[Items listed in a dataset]
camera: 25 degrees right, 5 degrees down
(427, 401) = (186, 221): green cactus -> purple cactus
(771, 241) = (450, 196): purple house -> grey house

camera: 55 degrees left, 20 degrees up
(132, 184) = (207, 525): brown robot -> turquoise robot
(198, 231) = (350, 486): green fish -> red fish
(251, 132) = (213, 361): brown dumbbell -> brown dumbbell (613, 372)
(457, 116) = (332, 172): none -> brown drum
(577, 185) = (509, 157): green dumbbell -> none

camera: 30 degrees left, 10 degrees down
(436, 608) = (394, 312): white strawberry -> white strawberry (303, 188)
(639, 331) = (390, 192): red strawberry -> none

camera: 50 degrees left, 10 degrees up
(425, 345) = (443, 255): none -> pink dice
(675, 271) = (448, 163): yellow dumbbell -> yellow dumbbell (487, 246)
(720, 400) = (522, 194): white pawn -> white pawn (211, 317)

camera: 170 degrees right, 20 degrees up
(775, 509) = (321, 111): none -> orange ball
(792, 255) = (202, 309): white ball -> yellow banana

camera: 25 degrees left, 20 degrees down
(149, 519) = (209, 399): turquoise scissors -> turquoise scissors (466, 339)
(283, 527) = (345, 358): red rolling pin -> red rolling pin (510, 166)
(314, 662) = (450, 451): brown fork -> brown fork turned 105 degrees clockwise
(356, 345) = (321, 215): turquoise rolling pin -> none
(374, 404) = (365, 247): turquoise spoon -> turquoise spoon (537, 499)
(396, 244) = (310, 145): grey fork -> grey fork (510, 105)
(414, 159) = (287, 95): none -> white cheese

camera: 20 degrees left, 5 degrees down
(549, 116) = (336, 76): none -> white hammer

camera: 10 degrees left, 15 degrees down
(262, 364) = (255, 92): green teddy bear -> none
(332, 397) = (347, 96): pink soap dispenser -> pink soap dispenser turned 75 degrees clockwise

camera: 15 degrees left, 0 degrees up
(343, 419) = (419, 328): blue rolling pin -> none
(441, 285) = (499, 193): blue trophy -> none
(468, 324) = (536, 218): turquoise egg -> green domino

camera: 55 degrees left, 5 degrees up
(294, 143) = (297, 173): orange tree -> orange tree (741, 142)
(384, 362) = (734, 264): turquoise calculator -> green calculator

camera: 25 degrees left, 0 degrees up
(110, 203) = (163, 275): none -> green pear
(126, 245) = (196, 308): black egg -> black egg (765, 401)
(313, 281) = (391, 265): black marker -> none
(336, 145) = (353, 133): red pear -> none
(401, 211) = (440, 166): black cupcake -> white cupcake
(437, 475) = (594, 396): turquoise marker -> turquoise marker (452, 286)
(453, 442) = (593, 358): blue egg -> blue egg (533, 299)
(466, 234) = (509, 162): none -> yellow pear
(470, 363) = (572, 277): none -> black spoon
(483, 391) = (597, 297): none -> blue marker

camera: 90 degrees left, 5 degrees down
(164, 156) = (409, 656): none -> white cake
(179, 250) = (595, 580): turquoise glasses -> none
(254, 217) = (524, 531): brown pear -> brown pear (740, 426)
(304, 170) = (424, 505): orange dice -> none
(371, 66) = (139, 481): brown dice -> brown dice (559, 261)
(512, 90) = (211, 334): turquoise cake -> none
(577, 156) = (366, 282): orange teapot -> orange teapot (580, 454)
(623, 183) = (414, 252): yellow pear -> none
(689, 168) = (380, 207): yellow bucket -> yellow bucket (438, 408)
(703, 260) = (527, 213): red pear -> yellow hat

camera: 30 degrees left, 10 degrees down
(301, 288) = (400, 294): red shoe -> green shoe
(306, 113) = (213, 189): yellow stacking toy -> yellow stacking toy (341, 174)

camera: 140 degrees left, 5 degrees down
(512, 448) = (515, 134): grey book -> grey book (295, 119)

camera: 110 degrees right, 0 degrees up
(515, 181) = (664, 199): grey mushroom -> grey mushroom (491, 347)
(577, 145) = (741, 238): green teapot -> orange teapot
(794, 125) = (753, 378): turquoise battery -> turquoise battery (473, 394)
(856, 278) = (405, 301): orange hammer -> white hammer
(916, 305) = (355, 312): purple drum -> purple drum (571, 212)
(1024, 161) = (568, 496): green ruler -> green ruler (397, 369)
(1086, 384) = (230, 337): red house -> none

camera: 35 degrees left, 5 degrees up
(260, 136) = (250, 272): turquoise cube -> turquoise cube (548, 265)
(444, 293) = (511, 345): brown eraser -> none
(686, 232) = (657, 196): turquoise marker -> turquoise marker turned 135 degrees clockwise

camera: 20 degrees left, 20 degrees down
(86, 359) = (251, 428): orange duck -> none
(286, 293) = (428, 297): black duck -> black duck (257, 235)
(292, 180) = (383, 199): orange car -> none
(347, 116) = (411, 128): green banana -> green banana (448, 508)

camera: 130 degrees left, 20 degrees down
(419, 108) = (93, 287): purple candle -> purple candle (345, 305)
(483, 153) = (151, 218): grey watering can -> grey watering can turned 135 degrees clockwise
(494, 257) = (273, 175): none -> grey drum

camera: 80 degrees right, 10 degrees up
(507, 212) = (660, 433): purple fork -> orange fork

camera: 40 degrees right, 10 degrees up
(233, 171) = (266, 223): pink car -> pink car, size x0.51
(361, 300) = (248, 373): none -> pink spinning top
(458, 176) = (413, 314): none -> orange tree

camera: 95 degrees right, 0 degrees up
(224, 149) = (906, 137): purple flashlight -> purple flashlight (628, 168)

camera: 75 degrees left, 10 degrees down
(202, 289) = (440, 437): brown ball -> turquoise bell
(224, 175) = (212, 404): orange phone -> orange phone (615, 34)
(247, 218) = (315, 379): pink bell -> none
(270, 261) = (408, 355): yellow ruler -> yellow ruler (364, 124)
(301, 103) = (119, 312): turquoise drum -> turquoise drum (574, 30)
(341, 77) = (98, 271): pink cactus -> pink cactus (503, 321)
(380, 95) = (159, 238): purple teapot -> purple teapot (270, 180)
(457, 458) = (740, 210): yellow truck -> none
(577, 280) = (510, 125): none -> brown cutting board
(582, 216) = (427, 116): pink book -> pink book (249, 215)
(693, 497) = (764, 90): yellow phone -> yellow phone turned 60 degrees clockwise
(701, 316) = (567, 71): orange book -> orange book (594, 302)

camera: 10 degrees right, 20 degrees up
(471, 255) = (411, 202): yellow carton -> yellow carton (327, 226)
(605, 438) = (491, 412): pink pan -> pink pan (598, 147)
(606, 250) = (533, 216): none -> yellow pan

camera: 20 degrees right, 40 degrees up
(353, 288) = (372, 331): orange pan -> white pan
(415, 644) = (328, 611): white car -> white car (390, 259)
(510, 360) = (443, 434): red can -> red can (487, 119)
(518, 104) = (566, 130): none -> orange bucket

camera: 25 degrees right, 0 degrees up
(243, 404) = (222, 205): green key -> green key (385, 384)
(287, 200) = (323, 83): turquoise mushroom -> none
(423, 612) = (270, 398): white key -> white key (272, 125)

## Task
Your answer should consist only of the lines from the one that holds "(605, 438) = (491, 412): pink" to the end of the entries above, both ends included, each repeated exactly.

## Solution to the problem
(605, 438) = (491, 412): pink pan -> pink pan (598, 147)
(606, 250) = (533, 216): none -> yellow pan

camera: 20 degrees right, 40 degrees up
(353, 288) = (372, 331): orange pan -> white pan
(415, 644) = (328, 611): white car -> white car (390, 259)
(510, 360) = (443, 434): red can -> red can (487, 119)
(518, 104) = (566, 130): none -> orange bucket

camera: 25 degrees right, 0 degrees up
(243, 404) = (222, 205): green key -> green key (385, 384)
(287, 200) = (323, 83): turquoise mushroom -> none
(423, 612) = (270, 398): white key -> white key (272, 125)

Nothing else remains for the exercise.